Which lines hold the string "none"? Copy each of them from the material below.

===

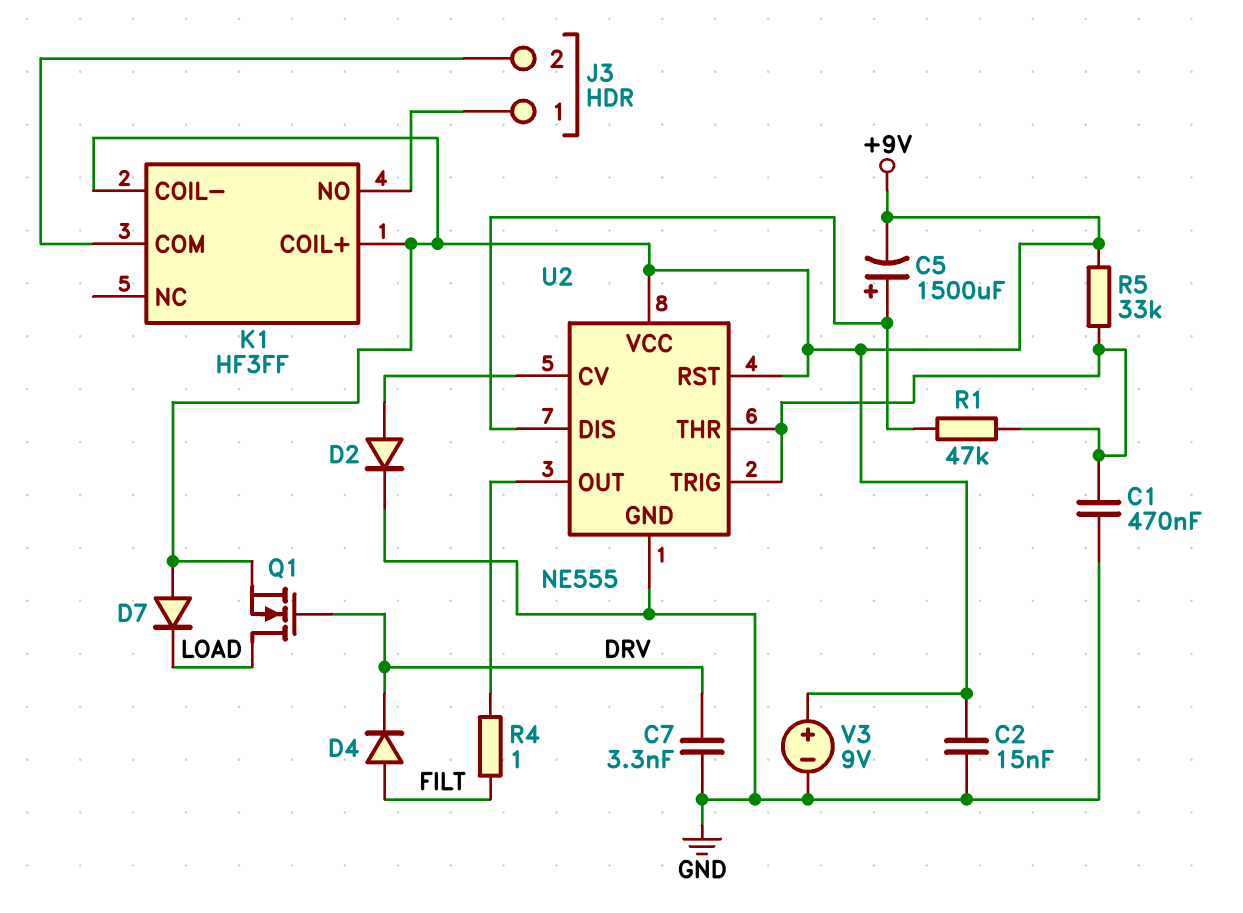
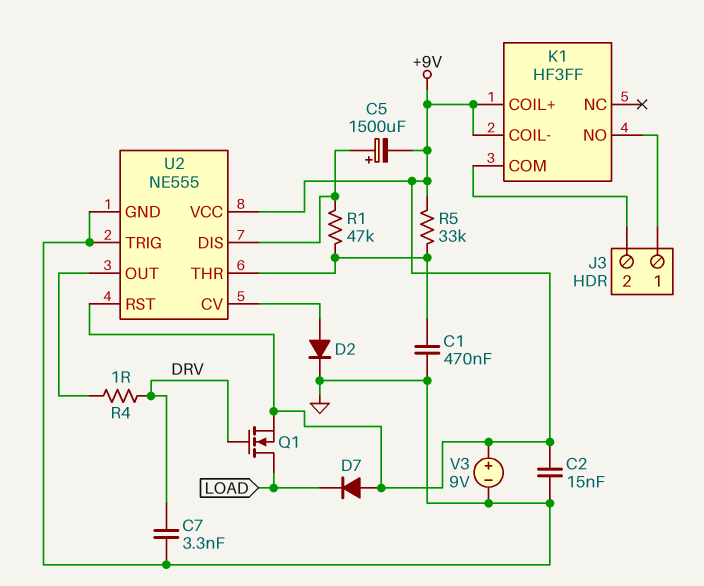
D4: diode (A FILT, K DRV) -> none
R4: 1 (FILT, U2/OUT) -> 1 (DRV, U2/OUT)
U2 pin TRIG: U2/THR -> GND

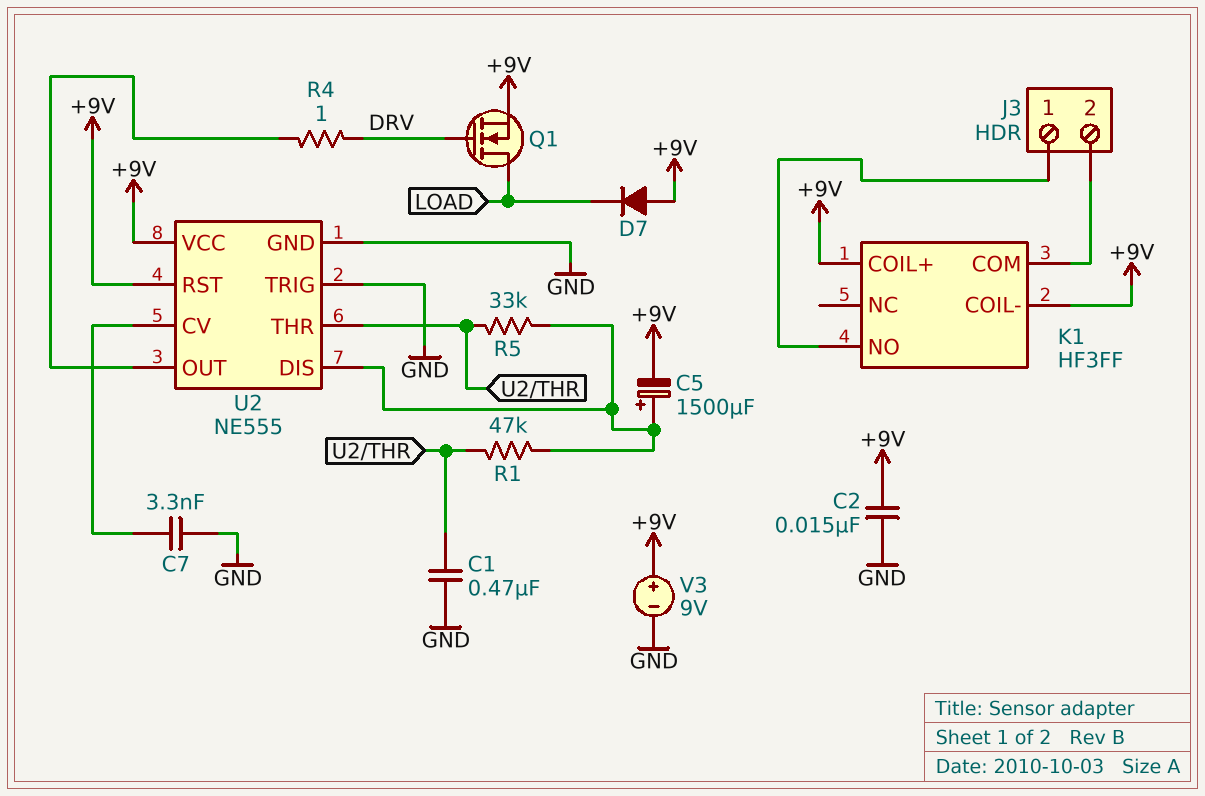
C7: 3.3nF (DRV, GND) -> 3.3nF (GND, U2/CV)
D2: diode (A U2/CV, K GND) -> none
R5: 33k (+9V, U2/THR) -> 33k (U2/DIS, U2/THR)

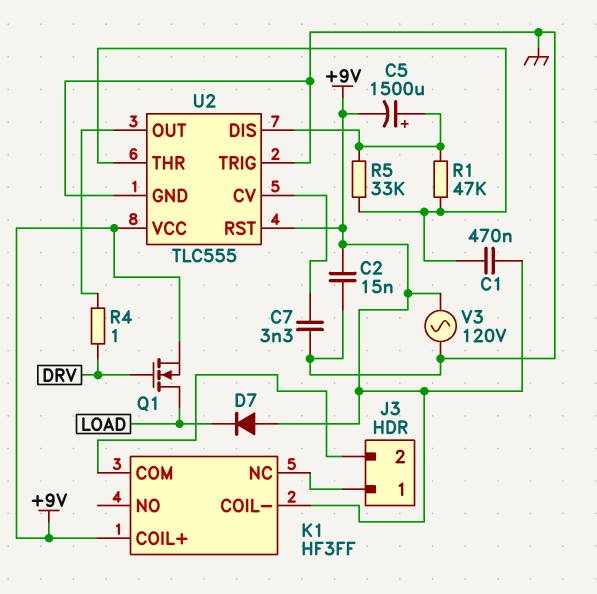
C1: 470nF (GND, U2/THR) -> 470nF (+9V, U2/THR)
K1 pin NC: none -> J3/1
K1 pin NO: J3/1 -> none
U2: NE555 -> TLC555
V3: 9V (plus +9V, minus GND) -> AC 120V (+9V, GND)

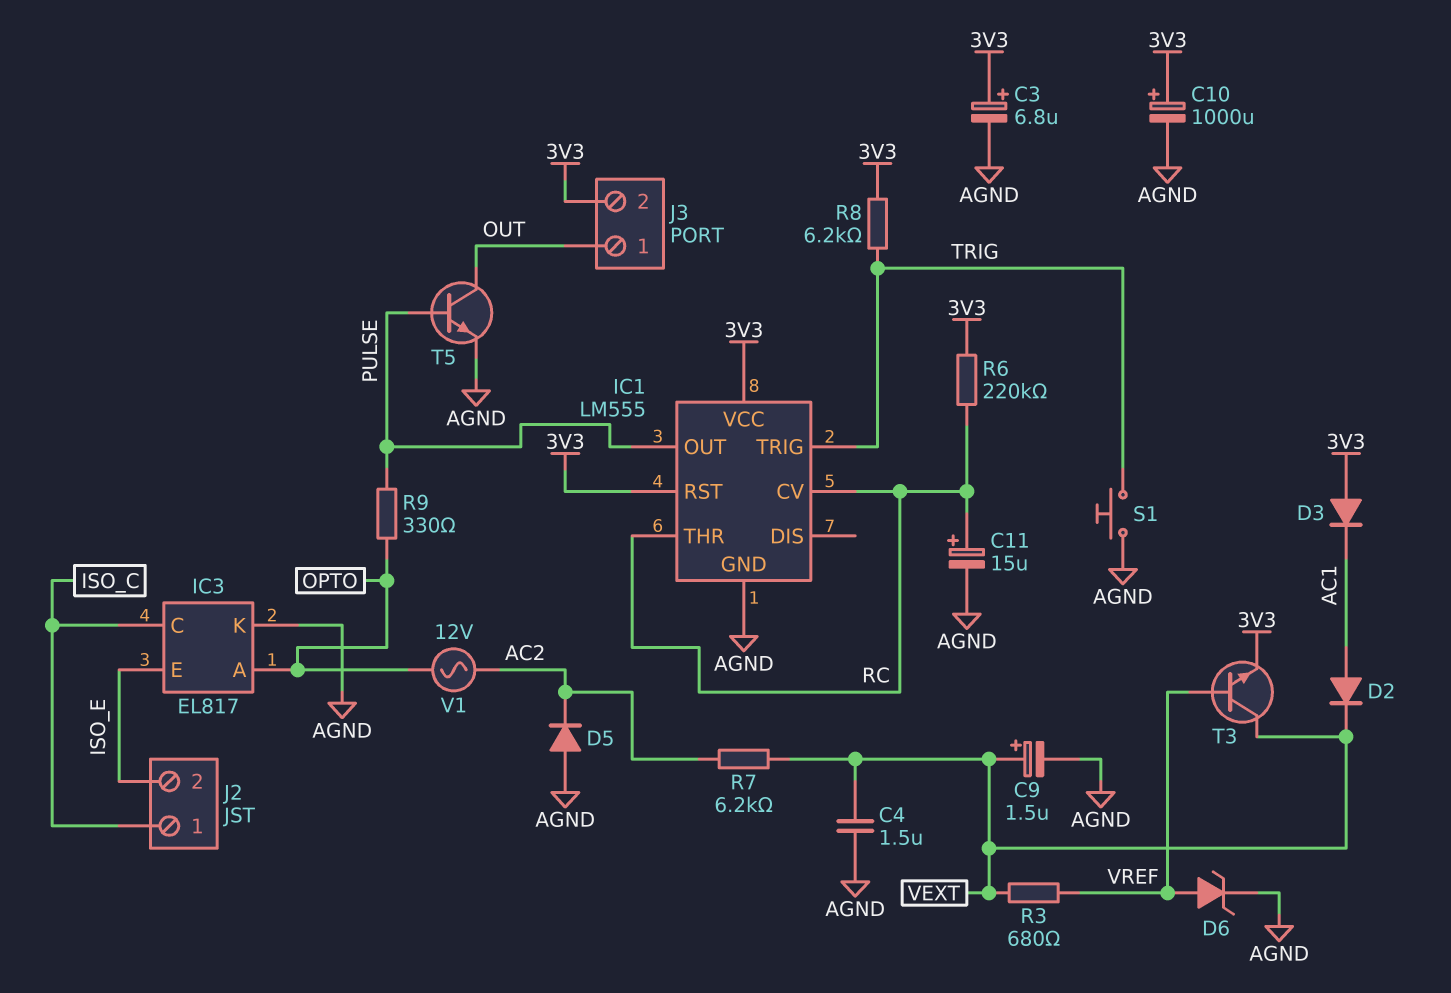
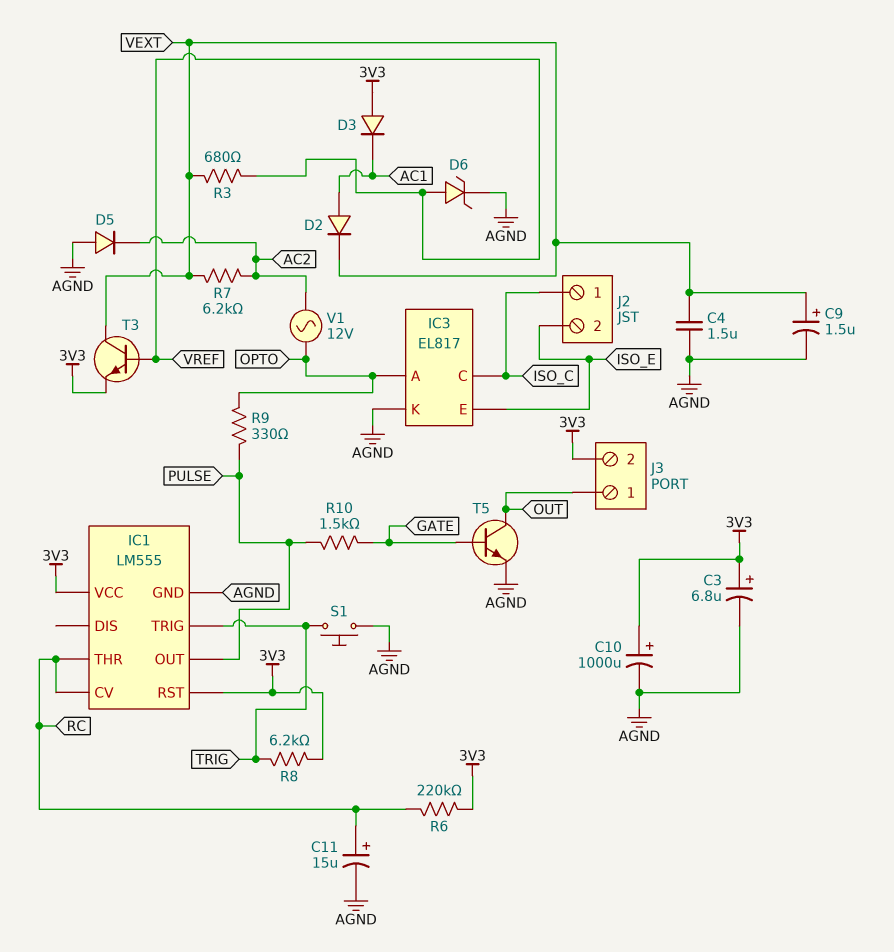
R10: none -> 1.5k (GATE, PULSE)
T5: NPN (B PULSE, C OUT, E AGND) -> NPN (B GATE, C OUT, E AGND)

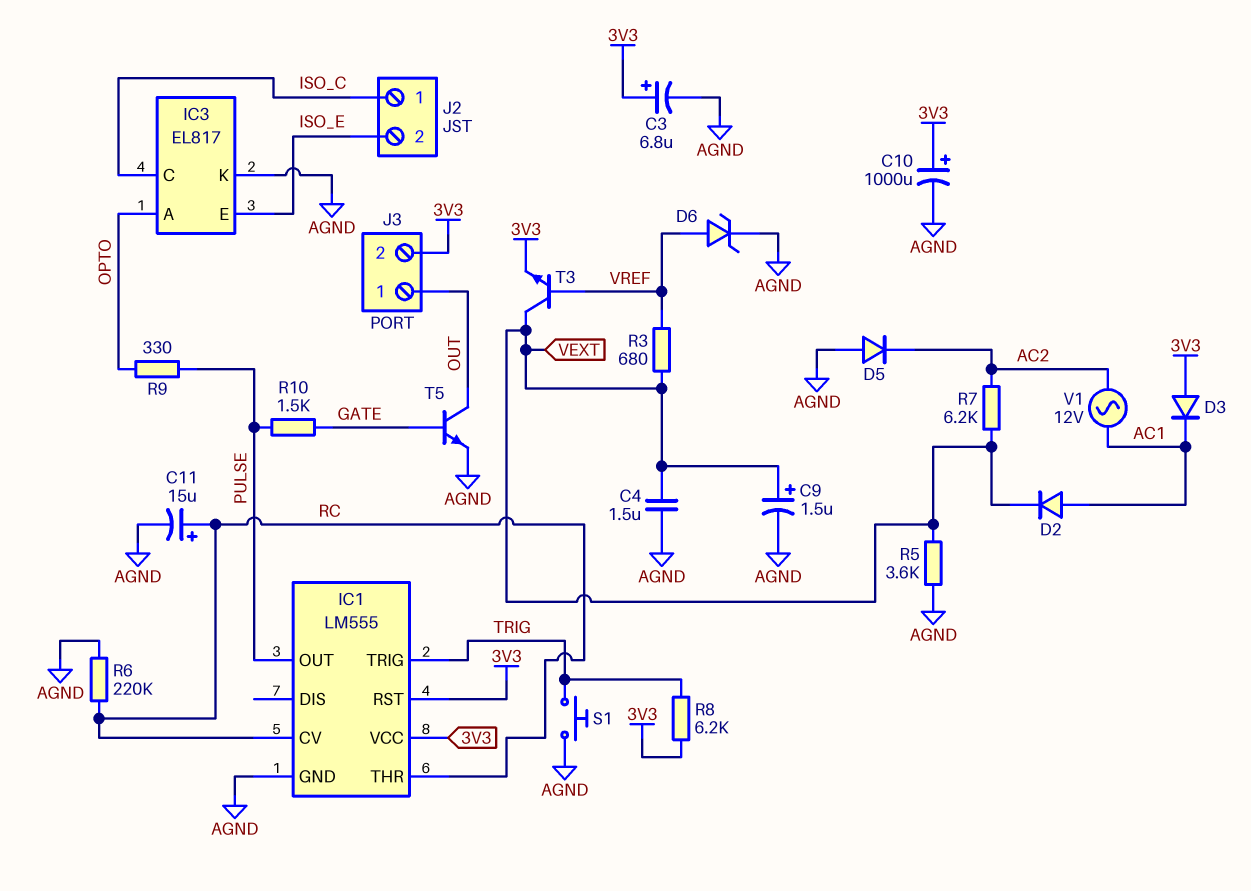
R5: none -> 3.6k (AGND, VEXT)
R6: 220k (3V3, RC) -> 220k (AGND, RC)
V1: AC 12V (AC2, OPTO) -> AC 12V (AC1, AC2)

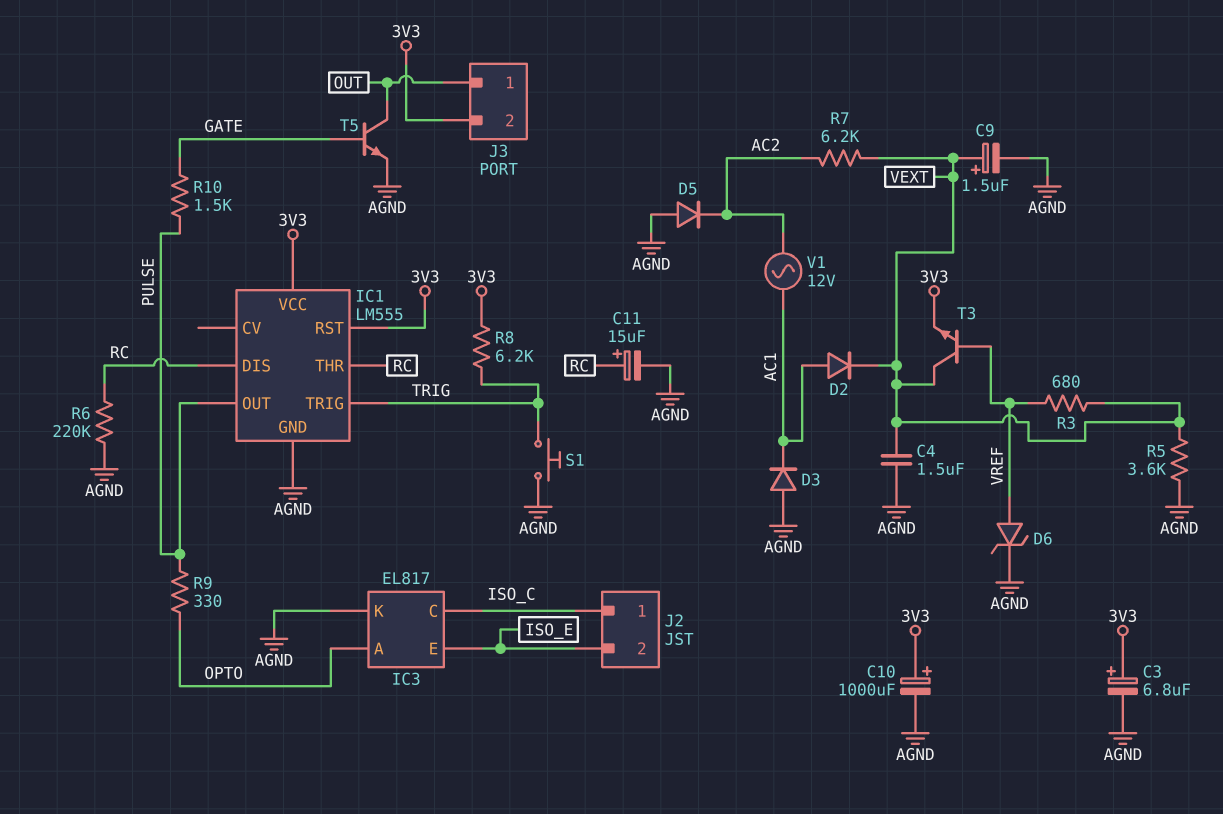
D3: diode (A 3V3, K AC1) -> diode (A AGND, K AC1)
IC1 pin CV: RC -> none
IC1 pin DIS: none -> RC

===

RESULT OF THIS EXERCISE:
D4: diode (A FILT, K DRV) -> none
D2: diode (A U2/CV, K GND) -> none
K1 pin NC: none -> J3/1
K1 pin NO: J3/1 -> none
R10: none -> 1.5k (GATE, PULSE)
R5: none -> 3.6k (AGND, VEXT)
IC1 pin CV: RC -> none
IC1 pin DIS: none -> RC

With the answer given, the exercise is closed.